## THE DATA:
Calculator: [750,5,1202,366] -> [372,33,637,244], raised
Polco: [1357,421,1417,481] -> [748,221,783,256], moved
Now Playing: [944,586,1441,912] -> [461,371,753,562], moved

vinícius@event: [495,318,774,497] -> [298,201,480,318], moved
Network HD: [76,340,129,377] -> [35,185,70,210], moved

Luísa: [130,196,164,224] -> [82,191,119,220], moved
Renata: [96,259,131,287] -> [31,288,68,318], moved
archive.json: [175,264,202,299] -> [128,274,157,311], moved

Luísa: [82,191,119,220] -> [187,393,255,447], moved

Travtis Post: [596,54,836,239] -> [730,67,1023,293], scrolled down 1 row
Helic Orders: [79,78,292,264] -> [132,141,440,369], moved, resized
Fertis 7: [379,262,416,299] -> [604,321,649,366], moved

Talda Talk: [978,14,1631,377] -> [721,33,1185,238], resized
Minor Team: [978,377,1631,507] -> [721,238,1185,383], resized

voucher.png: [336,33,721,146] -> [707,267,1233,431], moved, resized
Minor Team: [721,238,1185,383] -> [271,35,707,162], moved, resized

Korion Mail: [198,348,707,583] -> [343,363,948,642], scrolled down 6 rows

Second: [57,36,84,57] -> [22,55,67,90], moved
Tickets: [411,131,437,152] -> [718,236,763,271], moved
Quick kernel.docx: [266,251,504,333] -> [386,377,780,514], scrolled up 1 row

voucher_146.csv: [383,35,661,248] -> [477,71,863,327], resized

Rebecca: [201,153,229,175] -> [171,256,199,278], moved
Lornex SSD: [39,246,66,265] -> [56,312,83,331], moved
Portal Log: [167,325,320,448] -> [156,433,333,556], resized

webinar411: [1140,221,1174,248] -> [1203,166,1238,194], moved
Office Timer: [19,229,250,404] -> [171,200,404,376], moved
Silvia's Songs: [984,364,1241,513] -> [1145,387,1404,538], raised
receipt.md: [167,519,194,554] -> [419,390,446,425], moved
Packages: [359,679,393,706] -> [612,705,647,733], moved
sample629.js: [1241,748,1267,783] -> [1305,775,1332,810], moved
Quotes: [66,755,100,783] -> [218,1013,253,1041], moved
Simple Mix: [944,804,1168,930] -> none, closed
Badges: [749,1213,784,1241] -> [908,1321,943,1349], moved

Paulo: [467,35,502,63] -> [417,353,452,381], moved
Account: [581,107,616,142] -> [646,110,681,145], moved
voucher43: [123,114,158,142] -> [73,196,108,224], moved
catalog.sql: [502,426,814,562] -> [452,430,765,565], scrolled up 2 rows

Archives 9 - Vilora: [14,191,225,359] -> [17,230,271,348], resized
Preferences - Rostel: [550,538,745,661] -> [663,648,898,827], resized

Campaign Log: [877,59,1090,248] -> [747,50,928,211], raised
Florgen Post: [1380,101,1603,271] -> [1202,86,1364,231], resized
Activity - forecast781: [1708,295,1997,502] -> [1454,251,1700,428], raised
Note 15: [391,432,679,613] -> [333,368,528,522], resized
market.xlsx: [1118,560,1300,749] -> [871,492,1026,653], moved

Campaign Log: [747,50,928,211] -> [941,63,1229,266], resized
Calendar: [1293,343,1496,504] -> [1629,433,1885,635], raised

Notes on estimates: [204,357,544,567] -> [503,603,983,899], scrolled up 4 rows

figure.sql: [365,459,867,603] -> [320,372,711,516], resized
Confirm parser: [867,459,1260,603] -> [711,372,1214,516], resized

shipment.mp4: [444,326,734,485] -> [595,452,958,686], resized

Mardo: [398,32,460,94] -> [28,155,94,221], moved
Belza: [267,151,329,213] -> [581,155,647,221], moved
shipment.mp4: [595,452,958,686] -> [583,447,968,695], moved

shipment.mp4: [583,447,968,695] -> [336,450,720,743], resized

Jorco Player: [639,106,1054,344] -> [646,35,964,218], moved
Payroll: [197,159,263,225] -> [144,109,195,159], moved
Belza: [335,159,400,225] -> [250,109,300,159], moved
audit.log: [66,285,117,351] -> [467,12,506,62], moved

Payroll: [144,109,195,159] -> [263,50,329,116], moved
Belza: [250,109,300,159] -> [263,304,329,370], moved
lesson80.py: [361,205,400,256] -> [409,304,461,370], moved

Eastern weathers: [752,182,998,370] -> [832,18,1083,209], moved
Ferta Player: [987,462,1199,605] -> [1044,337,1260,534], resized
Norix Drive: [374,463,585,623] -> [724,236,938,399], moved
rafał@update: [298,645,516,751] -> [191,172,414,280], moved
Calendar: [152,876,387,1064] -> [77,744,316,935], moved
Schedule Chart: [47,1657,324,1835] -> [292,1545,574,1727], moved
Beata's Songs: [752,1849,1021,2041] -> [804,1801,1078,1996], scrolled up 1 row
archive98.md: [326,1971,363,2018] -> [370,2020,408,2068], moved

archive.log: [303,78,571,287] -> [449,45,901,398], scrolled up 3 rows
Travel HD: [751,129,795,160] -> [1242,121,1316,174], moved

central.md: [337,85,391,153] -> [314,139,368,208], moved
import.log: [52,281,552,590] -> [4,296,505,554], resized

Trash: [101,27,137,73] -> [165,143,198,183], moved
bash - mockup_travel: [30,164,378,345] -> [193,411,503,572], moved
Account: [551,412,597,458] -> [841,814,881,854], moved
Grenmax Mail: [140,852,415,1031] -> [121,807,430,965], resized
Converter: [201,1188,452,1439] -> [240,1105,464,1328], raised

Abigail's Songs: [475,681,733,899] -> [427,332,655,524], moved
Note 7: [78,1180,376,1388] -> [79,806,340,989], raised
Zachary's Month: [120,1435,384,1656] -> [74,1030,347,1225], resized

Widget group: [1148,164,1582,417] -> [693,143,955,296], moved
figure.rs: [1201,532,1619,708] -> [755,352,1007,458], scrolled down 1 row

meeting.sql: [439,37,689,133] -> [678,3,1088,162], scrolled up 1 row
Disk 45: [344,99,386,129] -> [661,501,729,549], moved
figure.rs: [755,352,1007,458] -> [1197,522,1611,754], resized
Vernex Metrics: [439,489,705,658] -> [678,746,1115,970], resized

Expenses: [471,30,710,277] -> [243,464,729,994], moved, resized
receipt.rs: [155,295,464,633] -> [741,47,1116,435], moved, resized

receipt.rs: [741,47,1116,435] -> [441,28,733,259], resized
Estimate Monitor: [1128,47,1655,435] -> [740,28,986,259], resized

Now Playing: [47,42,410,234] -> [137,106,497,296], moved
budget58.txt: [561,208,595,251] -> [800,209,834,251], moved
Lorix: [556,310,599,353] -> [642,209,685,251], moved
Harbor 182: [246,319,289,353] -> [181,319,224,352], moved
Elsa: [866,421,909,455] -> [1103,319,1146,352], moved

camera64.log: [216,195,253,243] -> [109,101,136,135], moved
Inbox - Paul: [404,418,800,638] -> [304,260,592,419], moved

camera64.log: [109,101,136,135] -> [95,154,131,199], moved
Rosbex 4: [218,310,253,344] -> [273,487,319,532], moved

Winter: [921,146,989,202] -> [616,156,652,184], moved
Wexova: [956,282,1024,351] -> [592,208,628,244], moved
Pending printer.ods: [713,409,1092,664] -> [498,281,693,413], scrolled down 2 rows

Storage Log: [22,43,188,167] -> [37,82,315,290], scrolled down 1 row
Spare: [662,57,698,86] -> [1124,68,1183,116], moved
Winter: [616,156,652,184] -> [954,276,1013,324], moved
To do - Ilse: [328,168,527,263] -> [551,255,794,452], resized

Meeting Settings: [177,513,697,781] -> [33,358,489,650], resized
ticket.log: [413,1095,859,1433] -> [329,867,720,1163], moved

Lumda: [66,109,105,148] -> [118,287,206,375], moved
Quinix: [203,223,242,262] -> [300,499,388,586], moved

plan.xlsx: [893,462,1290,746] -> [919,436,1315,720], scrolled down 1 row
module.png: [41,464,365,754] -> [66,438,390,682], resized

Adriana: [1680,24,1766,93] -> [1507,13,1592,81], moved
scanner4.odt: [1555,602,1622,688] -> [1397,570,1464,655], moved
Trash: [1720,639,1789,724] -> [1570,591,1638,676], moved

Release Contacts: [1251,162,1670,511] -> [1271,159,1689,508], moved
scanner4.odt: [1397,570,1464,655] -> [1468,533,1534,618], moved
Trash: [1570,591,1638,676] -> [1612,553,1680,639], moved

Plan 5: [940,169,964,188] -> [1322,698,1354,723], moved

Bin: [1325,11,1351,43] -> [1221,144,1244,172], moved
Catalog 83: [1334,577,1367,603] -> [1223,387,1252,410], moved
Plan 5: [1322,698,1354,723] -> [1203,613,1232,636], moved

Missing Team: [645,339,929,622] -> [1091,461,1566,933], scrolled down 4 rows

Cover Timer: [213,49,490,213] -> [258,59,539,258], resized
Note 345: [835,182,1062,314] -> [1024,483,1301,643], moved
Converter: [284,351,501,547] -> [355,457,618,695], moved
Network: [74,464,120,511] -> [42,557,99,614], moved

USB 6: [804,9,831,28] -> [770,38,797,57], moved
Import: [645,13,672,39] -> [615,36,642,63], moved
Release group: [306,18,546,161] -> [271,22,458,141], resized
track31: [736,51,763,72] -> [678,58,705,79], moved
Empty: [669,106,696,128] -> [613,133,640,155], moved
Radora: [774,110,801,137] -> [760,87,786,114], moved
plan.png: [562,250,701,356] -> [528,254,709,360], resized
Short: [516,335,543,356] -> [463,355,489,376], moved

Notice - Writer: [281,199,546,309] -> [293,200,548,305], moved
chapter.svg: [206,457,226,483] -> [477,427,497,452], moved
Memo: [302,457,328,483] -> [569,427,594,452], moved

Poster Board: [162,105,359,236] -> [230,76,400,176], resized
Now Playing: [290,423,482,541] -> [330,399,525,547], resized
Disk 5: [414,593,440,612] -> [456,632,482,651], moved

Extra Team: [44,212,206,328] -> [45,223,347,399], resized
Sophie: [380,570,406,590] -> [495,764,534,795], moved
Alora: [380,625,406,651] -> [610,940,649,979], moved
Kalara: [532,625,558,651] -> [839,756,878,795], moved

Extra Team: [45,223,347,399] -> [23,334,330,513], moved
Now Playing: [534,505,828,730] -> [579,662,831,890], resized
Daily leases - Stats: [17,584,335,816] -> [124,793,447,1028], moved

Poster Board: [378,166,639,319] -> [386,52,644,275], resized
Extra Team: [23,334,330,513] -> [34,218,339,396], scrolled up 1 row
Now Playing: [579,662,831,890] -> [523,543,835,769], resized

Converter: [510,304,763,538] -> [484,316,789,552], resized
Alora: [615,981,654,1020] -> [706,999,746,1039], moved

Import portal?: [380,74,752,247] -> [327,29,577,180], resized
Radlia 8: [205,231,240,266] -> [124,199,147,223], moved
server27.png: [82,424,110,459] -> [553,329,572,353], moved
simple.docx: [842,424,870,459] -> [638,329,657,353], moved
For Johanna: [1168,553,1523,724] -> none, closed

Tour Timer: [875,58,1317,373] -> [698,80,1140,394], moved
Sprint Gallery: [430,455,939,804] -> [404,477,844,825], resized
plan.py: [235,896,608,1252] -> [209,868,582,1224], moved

## TASK TO COMPLETE:
The word "receipt" appears in some lines above. Return every one of those lines.

## EXPECTED OUTPUT:
receipt.md: [167,519,194,554] -> [419,390,446,425], moved
receipt.rs: [155,295,464,633] -> [741,47,1116,435], moved, resized
receipt.rs: [741,47,1116,435] -> [441,28,733,259], resized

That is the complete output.